● **Activity**
Reproduce the records that follow exactly as they are written.

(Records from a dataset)

▶

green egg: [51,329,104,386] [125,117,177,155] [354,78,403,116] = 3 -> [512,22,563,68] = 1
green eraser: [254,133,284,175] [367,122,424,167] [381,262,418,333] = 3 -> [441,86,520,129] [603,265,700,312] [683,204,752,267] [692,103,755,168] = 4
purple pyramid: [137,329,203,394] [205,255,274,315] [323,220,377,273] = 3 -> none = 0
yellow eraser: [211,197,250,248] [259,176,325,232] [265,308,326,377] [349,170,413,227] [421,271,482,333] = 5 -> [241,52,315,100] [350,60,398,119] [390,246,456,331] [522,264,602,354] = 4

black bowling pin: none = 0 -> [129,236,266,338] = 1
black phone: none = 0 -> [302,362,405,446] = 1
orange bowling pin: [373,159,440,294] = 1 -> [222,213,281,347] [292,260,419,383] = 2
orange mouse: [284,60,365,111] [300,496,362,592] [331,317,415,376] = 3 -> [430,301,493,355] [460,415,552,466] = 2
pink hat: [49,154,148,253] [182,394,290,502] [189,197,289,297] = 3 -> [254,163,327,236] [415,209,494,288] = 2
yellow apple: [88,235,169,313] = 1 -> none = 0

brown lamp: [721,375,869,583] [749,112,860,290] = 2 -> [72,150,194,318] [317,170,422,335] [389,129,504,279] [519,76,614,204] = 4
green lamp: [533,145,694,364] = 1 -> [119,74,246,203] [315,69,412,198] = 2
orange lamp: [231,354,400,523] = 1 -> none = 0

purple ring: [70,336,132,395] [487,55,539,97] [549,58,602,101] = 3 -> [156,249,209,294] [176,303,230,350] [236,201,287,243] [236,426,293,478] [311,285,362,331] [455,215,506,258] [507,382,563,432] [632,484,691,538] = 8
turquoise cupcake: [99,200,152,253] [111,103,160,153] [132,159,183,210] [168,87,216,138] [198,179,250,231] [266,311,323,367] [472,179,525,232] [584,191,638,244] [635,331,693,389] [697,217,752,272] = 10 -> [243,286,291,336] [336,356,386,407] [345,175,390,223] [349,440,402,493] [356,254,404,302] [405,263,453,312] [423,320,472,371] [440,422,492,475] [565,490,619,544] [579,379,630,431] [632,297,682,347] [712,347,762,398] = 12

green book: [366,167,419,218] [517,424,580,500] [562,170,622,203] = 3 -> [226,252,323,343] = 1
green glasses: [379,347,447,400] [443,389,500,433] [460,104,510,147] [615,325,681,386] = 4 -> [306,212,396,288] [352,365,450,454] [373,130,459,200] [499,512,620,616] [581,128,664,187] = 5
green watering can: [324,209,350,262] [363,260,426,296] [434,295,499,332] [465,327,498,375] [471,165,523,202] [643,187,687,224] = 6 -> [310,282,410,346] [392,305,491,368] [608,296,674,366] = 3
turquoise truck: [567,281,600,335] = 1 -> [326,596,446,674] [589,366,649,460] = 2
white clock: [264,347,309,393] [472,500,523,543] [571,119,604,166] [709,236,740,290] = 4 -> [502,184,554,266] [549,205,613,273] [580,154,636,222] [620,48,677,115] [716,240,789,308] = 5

◀

● **Your solution**
green egg: [51,329,104,386] [125,117,177,155] [354,78,403,116] = 3 -> [512,22,563,68] = 1
green eraser: [254,133,284,175] [367,122,424,167] [381,262,418,333] = 3 -> [441,86,520,129] [603,265,700,312] [683,204,752,267] [692,103,755,168] = 4
purple pyramid: [137,329,203,394] [205,255,274,315] [323,220,377,273] = 3 -> none = 0
yellow eraser: [211,197,250,248] [259,176,325,232] [265,308,326,377] [349,170,413,227] [421,271,482,333] = 5 -> [241,52,315,100] [350,60,398,119] [390,246,456,331] [522,264,602,354] = 4

black bowling pin: none = 0 -> [129,236,266,338] = 1
black phone: none = 0 -> [302,362,405,446] = 1
orange bowling pin: [373,159,440,294] = 1 -> [222,213,281,347] [292,260,419,383] = 2
orange mouse: [284,60,365,111] [300,496,362,592] [331,317,415,376] = 3 -> [430,301,493,355] [460,415,552,466] = 2
pink hat: [49,154,148,253] [182,394,290,502] [189,197,289,297] = 3 -> [254,163,327,236] [415,209,494,288] = 2
yellow apple: [88,235,169,313] = 1 -> none = 0

brown lamp: [721,375,869,583] [749,112,860,290] = 2 -> [72,150,194,318] [317,170,422,335] [389,129,504,279] [519,76,614,204] = 4
green lamp: [533,145,694,364] = 1 -> [119,74,246,203] [315,69,412,198] = 2
orange lamp: [231,354,400,523] = 1 -> none = 0

purple ring: [70,336,132,395] [487,55,539,97] [549,58,602,101] = 3 -> [156,249,209,294] [176,303,230,350] [236,201,287,243] [236,426,293,478] [311,285,362,331] [455,215,506,258] [507,382,563,432] [632,484,691,538] = 8
turquoise cupcake: [99,200,152,253] [111,103,160,153] [132,159,183,210] [168,87,216,138] [198,179,250,231] [266,311,323,367] [472,179,525,232] [584,191,638,244] [635,331,693,389] [697,217,752,272] = 10 -> [243,286,291,336] [336,356,386,407] [345,175,390,223] [349,440,402,493] [356,254,404,302] [405,263,453,312] [423,320,472,371] [440,422,492,475] [565,490,619,544] [579,379,630,431] [632,297,682,347] [712,347,762,398] = 12

green book: [366,167,419,218] [517,424,580,500] [562,170,622,203] = 3 -> [226,252,323,343] = 1
green glasses: [379,347,447,400] [443,389,500,433] [460,104,510,147] [615,325,681,386] = 4 -> [306,212,396,288] [352,365,450,454] [373,130,459,200] [499,512,620,616] [581,128,664,187] = 5
green watering can: [324,209,350,262] [363,260,426,296] [434,295,499,332] [465,327,498,375] [471,165,523,202] [643,187,687,224] = 6 -> [310,282,410,346] [392,305,491,368] [608,296,674,366] = 3
turquoise truck: [567,281,600,335] = 1 -> [326,596,446,674] [589,366,649,460] = 2
white clock: [264,347,309,393] [472,500,523,543] [571,119,604,166] [709,236,740,290] = 4 -> [502,184,554,266] [549,205,613,273] [580,154,636,222] [620,48,677,115] [716,240,789,308] = 5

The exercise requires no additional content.